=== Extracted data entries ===
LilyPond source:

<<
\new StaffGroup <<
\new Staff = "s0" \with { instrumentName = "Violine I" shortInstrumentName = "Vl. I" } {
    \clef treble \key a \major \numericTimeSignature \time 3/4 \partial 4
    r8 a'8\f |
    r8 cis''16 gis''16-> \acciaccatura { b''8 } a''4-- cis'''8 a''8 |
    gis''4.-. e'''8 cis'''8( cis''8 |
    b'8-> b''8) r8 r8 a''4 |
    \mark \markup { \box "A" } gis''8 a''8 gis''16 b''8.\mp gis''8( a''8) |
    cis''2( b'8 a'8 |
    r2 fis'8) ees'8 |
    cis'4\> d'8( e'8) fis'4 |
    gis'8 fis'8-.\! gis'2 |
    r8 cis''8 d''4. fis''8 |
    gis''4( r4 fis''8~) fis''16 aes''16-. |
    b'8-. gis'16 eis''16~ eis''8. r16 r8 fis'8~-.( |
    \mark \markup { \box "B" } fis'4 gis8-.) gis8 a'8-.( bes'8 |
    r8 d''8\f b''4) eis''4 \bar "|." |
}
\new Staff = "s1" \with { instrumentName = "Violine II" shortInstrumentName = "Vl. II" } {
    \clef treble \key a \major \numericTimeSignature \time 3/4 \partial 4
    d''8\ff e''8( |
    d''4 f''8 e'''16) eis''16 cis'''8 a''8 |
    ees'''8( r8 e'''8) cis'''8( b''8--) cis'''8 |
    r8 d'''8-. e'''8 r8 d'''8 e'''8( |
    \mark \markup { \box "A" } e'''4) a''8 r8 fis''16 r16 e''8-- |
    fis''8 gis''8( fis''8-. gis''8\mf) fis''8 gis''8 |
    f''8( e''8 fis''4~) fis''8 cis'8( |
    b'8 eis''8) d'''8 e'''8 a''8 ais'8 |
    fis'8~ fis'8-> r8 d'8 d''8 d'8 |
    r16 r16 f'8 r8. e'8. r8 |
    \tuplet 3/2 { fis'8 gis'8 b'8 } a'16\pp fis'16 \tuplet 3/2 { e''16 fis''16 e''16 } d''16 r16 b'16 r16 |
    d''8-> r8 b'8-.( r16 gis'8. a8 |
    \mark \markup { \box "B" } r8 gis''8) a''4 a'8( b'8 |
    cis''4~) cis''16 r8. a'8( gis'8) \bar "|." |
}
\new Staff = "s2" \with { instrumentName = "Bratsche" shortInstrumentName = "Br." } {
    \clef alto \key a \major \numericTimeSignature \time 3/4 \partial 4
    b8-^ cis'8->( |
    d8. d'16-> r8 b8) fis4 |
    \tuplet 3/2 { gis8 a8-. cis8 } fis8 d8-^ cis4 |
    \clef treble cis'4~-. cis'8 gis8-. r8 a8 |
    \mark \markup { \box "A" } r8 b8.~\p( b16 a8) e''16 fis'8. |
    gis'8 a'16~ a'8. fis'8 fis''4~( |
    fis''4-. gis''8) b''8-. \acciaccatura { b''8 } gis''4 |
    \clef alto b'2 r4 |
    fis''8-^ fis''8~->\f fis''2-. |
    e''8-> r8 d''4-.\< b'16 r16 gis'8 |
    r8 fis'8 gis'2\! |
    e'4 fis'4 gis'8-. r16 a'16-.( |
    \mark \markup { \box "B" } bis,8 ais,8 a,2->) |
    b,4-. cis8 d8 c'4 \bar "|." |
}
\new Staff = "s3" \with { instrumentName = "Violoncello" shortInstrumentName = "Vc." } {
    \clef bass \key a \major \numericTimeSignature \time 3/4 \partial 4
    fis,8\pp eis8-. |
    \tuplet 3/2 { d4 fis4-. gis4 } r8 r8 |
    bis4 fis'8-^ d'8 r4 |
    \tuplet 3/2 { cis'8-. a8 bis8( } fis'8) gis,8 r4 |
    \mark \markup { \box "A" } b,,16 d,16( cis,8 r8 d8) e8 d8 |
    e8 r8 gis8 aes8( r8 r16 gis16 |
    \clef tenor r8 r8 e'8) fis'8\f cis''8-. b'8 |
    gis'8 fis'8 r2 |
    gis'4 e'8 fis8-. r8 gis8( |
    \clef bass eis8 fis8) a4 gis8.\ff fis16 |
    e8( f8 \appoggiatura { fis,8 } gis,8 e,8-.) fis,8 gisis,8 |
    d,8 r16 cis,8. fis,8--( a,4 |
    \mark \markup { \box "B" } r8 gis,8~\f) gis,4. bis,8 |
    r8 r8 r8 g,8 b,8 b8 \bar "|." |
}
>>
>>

=== SET PROBLEM ===
Tally the lines in the records that contain the string "partial", including where it appears within a longer word, and give only the number. The match is case-sensitive.

=== CORRECT RESPONSE ===
4